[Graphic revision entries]
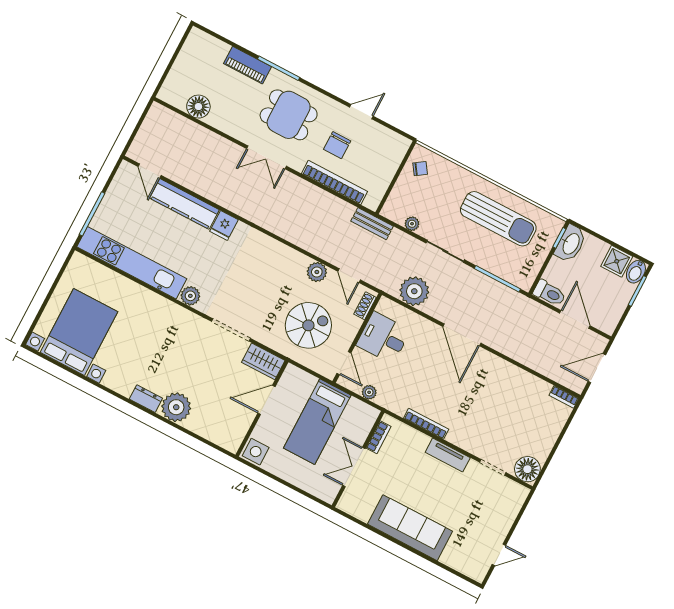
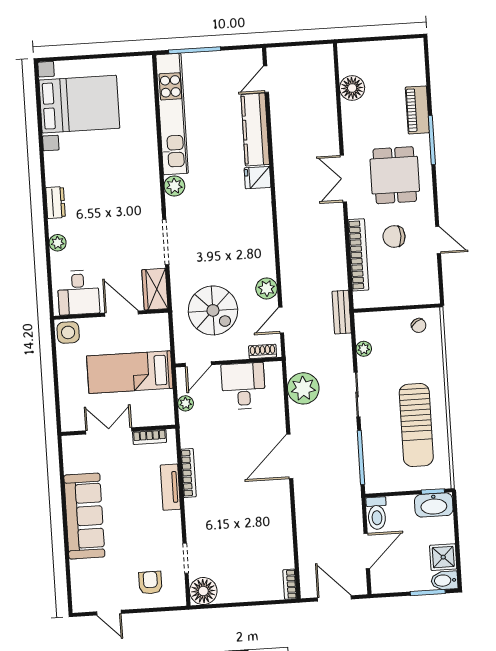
plant: (176, 407) -> (58, 243), width x0.53, depth x0.53
desk: (229, 424) -> (78, 293), added
tv unit: (448, 455) -> (170, 487), moved
armchair: (495, 507) -> (150, 583), added

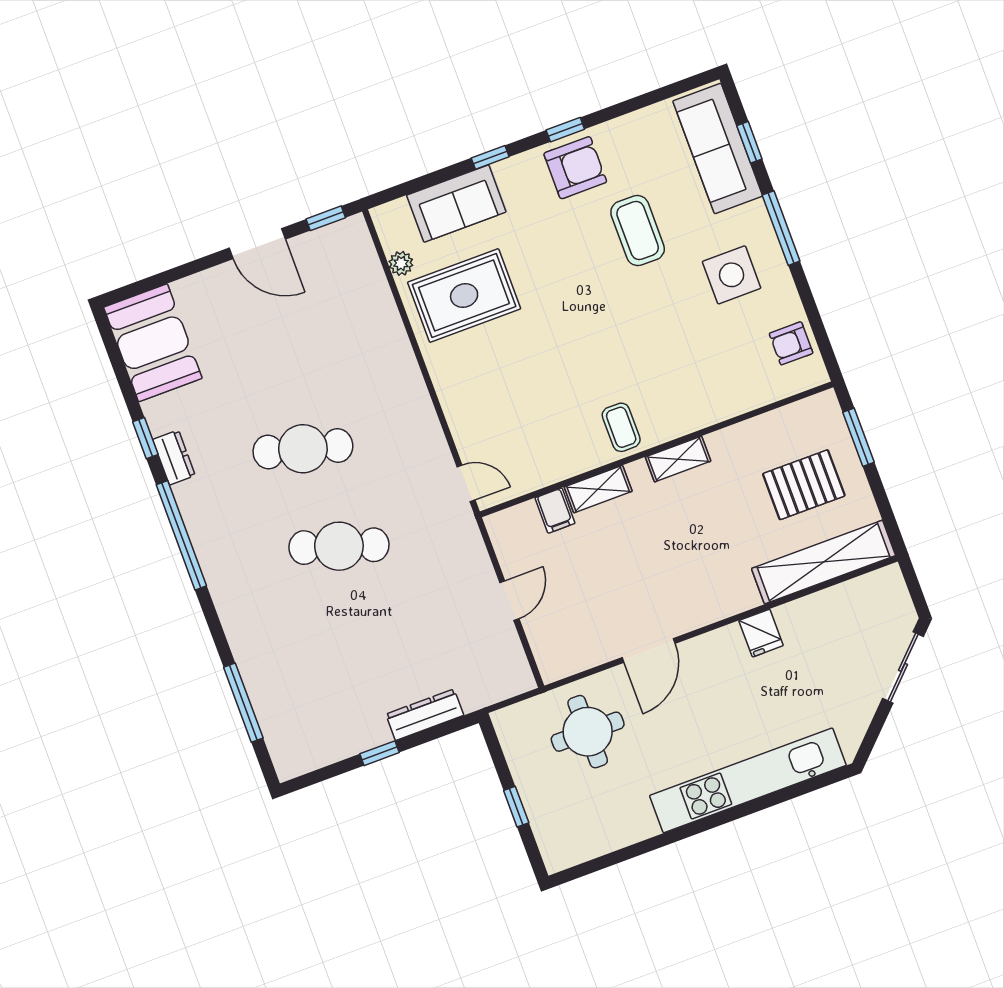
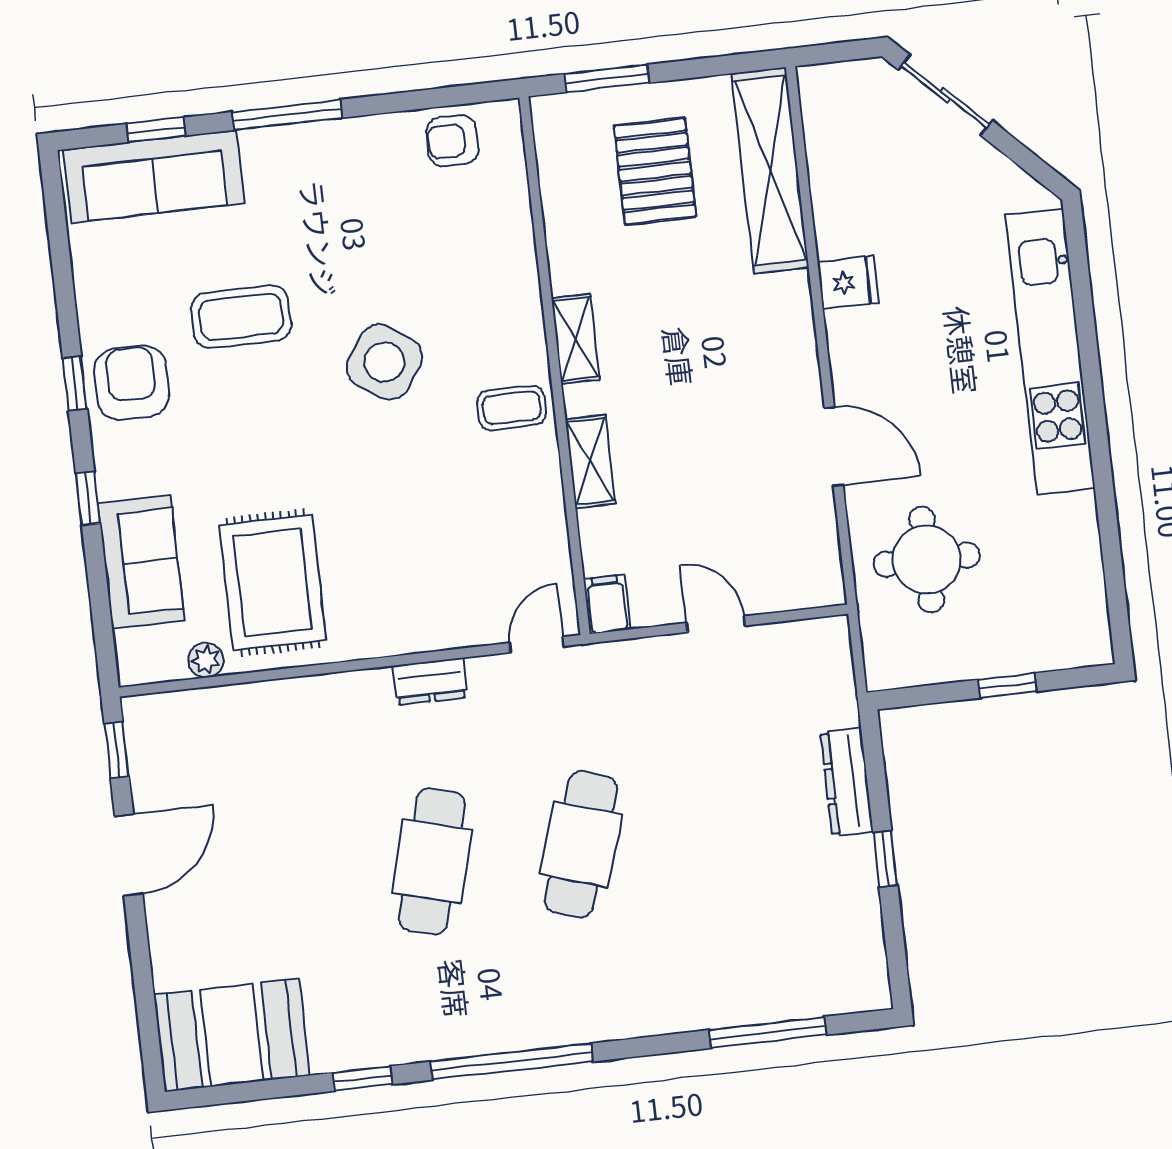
side table: (732, 275) -> (384, 362), moved, turned 34
armchair: (791, 343) -> (452, 141), turned 90
dresser: (174, 458) -> (430, 681), moved, turned 180
filing cabinet: (555, 511) -> (607, 604), moved, turned -90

> PROBLEM TO SOLVE
Find each line in the records that includes the word "added". Report the total and nothing more.

> EXPECTED ANSWER
2